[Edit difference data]
↓

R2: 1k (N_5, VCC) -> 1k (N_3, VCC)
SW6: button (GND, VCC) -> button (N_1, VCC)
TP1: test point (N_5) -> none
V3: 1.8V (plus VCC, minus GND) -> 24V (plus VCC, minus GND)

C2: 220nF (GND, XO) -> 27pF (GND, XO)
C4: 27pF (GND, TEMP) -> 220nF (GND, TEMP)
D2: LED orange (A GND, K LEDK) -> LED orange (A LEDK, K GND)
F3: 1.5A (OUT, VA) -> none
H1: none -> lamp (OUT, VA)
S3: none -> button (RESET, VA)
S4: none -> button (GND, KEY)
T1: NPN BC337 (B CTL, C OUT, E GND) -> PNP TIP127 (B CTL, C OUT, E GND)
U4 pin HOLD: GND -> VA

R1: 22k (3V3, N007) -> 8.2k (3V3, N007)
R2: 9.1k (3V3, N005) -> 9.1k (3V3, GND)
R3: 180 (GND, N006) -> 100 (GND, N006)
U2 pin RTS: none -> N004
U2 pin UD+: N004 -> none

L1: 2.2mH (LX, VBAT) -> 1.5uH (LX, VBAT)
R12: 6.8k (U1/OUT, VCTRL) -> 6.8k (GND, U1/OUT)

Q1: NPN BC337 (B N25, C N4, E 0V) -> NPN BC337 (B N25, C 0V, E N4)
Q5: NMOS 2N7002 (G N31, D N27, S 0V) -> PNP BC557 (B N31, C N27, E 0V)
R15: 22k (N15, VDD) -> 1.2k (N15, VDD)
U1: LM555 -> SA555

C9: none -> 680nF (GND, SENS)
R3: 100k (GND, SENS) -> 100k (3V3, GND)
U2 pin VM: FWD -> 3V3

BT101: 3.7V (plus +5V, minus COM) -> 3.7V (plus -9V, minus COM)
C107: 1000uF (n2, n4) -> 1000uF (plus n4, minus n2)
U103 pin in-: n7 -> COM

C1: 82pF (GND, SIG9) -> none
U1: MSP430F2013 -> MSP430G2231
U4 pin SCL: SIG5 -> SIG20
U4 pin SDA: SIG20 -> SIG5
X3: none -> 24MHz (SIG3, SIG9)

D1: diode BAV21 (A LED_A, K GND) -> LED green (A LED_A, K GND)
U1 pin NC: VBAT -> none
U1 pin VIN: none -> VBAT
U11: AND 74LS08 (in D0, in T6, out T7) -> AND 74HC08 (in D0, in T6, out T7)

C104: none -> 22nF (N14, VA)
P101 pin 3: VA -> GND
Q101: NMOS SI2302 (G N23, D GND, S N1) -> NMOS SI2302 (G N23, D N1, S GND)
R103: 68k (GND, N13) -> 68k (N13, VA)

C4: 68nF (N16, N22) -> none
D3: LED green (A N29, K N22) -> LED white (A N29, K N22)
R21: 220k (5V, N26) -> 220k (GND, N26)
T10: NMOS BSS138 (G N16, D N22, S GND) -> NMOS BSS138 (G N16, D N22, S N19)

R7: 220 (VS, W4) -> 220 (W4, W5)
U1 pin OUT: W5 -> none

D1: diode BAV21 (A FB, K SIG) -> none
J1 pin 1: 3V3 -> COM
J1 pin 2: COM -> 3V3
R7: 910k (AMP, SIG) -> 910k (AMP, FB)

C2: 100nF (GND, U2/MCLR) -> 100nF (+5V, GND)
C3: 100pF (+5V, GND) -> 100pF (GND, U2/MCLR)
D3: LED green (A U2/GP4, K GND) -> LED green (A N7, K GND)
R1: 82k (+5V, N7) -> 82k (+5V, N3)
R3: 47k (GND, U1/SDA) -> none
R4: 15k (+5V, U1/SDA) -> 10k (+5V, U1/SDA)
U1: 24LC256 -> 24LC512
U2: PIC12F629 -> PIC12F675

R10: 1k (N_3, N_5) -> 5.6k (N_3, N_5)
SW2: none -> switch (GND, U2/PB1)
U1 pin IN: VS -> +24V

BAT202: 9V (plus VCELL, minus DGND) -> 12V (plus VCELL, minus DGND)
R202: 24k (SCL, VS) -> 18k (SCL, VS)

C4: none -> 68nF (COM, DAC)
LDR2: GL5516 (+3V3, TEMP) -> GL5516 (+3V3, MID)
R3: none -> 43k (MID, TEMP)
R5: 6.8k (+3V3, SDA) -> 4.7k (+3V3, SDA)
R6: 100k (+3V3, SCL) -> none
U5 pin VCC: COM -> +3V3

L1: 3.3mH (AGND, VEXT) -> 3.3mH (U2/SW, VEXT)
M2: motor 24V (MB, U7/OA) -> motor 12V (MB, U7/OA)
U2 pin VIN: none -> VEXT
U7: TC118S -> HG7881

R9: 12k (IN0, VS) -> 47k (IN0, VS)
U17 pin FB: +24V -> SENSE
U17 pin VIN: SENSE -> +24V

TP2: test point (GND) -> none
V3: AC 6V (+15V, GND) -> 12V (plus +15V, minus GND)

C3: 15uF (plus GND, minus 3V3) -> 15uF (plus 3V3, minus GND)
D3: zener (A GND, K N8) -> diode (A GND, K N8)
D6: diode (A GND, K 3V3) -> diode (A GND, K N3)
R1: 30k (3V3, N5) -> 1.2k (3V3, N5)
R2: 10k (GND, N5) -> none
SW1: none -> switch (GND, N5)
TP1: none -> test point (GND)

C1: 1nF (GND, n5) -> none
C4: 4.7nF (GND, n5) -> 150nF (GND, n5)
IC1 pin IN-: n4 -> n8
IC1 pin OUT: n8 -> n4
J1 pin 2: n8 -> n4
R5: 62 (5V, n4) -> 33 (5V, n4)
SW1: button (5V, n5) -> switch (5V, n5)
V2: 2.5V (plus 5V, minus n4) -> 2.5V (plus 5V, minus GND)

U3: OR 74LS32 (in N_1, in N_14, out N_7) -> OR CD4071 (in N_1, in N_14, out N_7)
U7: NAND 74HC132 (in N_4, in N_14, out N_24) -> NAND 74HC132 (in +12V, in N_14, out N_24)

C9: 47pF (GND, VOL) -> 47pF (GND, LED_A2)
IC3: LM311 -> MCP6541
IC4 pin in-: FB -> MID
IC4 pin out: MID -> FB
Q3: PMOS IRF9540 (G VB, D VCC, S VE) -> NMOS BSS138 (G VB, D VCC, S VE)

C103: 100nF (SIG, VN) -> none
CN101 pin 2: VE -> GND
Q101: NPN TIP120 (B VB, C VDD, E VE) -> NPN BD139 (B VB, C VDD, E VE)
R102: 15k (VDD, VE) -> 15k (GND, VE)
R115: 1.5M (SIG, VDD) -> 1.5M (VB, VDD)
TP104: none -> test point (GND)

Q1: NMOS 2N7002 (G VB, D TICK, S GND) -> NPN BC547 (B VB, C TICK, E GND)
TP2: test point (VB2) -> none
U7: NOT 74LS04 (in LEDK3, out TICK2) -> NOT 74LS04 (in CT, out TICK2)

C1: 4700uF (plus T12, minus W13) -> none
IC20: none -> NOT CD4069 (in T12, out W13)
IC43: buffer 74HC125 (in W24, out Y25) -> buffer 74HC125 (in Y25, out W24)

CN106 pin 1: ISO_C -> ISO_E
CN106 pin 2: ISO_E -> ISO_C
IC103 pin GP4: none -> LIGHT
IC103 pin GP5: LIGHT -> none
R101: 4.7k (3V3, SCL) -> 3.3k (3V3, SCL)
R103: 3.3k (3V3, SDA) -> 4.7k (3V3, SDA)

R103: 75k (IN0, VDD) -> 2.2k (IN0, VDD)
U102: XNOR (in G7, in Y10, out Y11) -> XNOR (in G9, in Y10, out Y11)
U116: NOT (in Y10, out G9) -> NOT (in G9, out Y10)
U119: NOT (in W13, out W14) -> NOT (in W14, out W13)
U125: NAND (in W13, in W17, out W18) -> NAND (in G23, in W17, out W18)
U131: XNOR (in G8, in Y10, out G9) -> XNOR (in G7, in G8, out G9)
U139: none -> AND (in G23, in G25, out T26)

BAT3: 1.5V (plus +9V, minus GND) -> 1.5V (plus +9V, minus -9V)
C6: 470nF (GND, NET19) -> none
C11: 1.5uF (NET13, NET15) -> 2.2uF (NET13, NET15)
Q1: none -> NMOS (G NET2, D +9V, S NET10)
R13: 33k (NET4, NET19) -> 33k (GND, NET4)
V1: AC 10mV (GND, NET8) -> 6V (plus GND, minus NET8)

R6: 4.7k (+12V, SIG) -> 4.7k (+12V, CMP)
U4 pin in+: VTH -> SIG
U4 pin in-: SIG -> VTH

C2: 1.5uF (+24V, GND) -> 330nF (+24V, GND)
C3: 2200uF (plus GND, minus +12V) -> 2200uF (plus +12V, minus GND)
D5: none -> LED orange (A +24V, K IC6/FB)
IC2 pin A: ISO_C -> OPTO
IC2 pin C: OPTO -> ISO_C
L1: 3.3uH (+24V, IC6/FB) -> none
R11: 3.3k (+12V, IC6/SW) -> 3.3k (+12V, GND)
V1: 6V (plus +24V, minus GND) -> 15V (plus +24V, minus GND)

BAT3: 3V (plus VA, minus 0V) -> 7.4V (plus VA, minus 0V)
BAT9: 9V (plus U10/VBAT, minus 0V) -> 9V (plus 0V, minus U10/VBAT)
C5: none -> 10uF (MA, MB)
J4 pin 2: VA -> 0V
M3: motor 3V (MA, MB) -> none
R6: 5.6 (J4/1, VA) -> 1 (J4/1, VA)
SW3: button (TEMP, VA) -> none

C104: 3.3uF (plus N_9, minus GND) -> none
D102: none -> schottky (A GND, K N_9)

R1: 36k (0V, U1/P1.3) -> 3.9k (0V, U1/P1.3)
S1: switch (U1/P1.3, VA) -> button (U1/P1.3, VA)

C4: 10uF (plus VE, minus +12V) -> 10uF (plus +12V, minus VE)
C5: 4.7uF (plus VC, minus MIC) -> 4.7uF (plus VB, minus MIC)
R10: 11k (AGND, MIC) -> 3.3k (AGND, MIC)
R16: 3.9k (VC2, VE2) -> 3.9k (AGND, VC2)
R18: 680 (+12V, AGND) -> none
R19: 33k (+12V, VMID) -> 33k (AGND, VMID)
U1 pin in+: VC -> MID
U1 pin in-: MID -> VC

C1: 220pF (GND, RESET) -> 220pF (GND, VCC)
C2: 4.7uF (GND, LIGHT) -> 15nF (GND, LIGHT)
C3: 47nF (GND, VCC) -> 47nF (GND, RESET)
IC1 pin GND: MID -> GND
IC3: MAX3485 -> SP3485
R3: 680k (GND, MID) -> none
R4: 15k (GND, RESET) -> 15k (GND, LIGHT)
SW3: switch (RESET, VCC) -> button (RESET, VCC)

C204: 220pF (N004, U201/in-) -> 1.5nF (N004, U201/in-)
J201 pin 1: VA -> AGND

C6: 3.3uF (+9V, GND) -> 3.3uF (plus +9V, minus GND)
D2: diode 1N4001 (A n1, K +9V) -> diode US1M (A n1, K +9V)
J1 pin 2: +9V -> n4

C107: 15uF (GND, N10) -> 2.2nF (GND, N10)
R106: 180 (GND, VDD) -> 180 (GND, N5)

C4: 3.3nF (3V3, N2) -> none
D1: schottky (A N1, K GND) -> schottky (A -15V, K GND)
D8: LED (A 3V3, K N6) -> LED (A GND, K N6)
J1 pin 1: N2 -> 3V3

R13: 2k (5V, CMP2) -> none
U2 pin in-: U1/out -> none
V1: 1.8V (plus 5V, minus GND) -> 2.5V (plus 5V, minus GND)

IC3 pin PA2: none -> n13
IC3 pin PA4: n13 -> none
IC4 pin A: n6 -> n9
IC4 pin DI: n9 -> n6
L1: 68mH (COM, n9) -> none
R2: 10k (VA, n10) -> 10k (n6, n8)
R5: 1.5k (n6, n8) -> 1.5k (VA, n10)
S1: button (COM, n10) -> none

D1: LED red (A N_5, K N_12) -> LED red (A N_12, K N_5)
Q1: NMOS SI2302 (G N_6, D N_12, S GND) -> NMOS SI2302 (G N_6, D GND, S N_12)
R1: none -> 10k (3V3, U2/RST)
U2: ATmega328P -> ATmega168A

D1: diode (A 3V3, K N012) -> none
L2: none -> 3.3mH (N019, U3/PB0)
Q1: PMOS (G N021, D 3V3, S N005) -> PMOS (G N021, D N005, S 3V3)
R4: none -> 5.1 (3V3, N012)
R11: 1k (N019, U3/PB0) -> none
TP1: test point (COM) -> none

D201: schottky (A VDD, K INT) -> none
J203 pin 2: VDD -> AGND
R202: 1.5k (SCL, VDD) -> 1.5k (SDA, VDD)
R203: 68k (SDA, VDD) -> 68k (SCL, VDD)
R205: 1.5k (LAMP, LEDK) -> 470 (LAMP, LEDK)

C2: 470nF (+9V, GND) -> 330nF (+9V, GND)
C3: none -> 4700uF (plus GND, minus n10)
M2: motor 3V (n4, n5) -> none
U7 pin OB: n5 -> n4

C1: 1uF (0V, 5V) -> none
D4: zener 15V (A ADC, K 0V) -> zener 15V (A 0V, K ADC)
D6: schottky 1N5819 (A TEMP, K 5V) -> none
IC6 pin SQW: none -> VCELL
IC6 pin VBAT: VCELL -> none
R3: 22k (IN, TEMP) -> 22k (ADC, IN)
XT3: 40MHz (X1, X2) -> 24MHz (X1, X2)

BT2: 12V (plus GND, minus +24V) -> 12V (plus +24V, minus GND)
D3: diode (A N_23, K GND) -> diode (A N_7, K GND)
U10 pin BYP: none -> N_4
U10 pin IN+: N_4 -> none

↑

§ Required work
Your answer must be a copy of every line in the data above that holds the string "OPTO".

§ Expected answer
IC2 pin A: ISO_C -> OPTO
IC2 pin C: OPTO -> ISO_C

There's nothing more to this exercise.